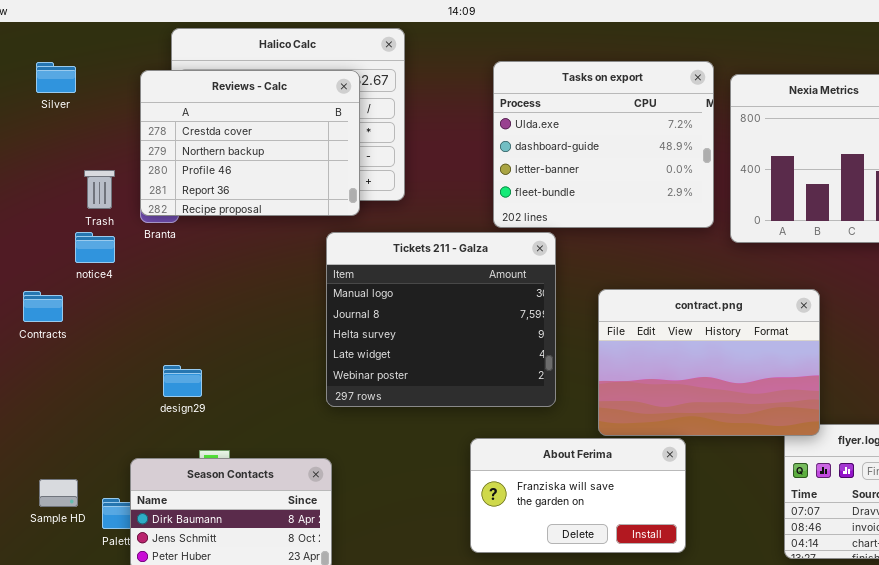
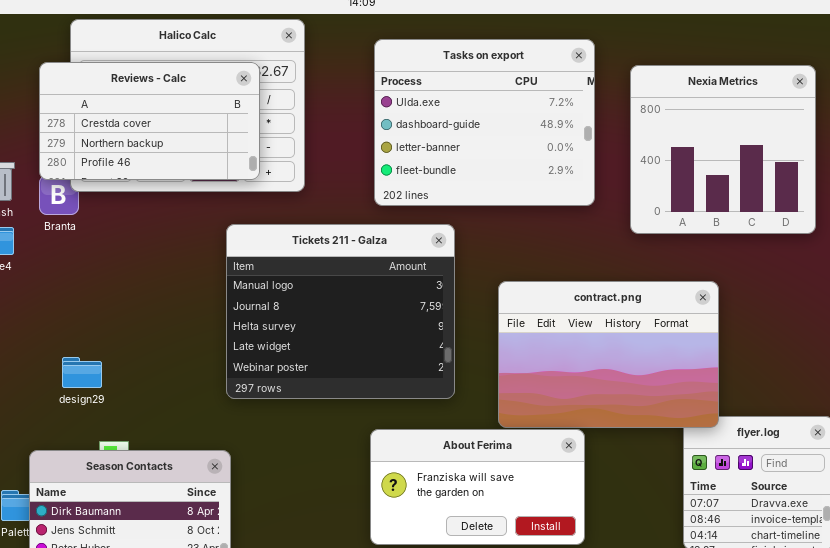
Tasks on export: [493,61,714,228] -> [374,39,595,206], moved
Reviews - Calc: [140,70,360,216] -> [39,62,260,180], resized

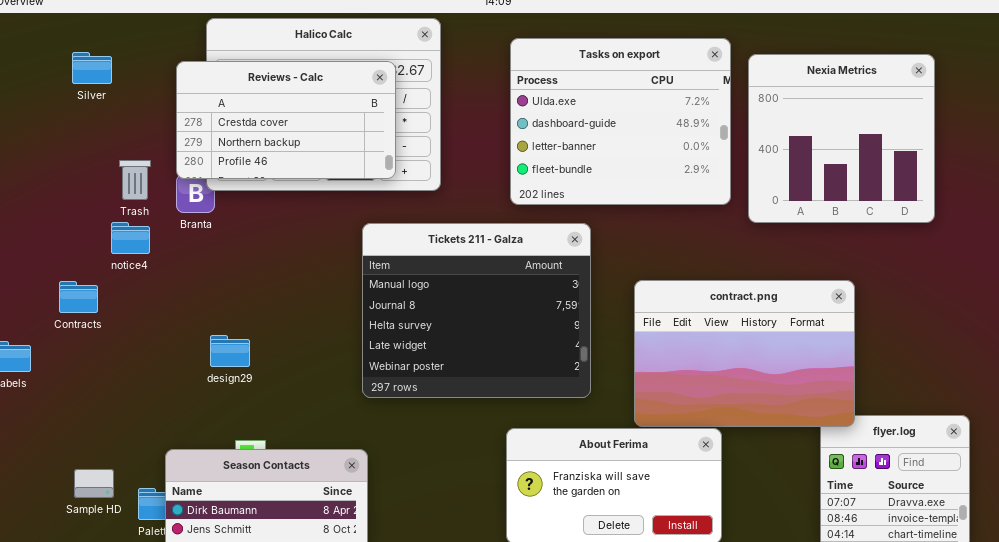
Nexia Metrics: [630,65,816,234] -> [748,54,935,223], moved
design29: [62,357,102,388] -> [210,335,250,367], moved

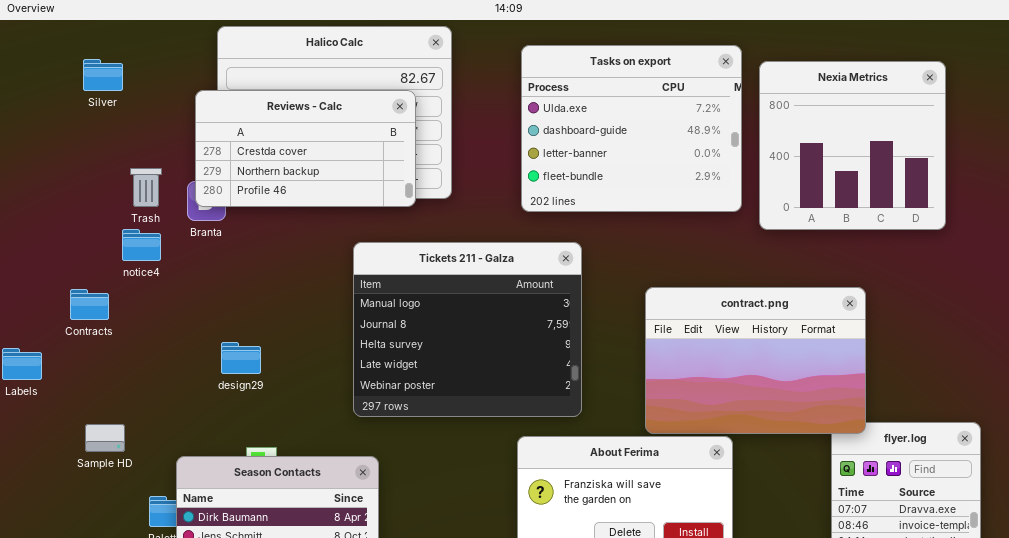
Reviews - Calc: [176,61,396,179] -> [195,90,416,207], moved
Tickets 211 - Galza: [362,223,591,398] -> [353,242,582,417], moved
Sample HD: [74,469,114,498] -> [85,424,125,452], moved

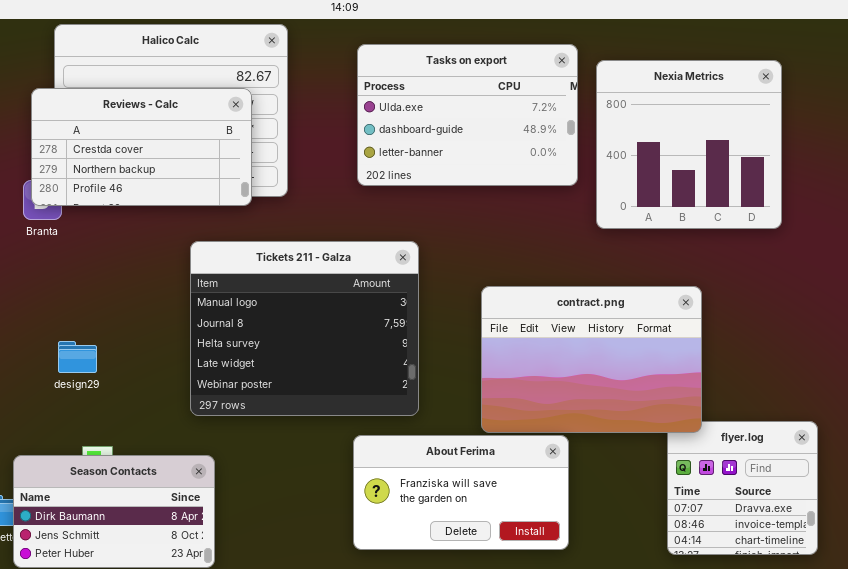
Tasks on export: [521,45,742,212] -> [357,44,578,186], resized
* * * *
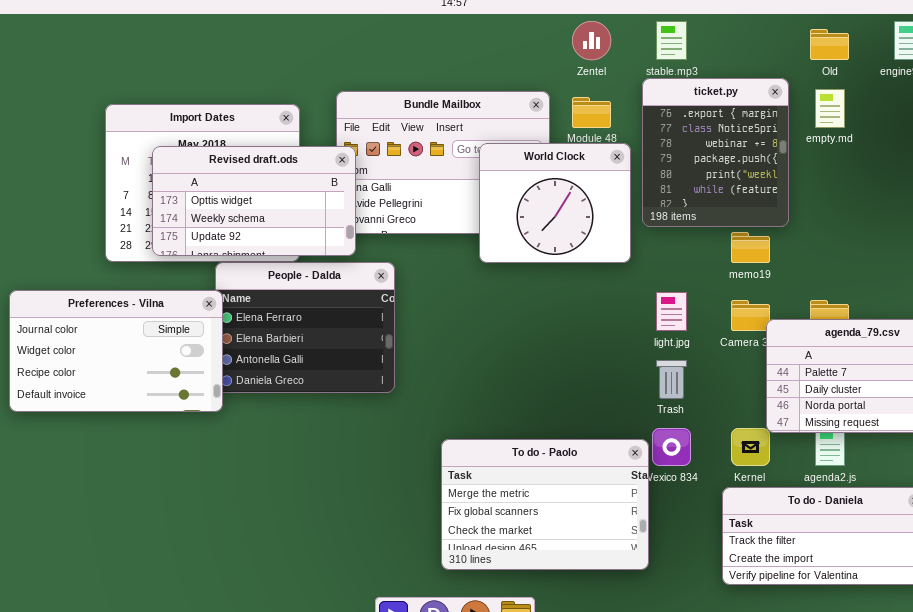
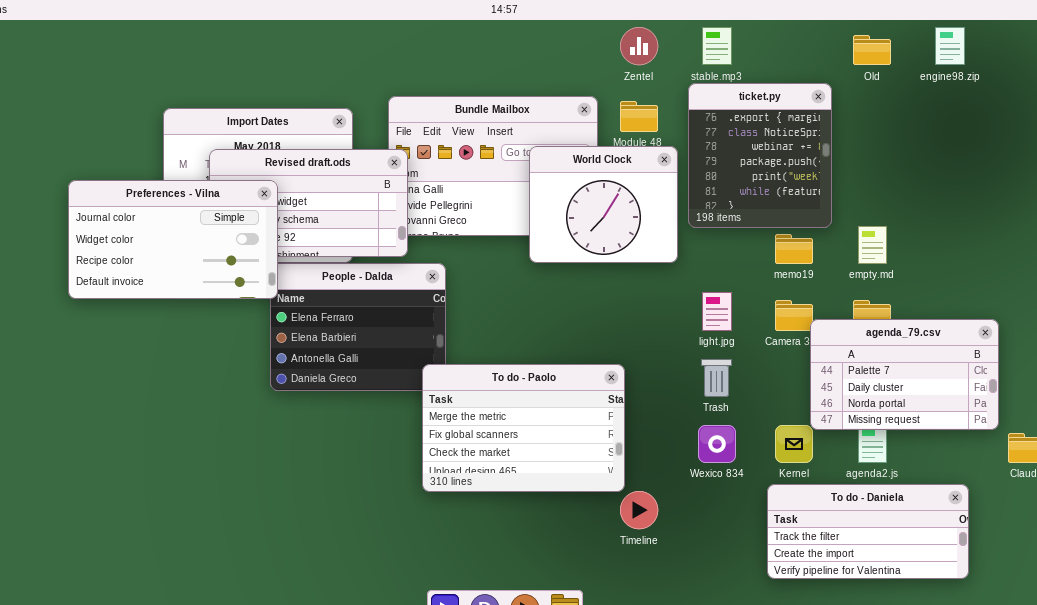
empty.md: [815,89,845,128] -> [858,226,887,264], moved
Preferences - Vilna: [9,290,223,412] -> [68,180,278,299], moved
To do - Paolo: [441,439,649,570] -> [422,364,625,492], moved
* * * *
● **Activity**
Print, exactly, each line above from the one with "Tasks on export: [493,61,714,228]" to the one with "Reviews - Calc: [176,61,396,179]", end lines included. Leave pictures out of it.

● **Exercise answer**
Tasks on export: [493,61,714,228] -> [374,39,595,206], moved
Reviews - Calc: [140,70,360,216] -> [39,62,260,180], resized

Nexia Metrics: [630,65,816,234] -> [748,54,935,223], moved
design29: [62,357,102,388] -> [210,335,250,367], moved

Reviews - Calc: [176,61,396,179] -> [195,90,416,207], moved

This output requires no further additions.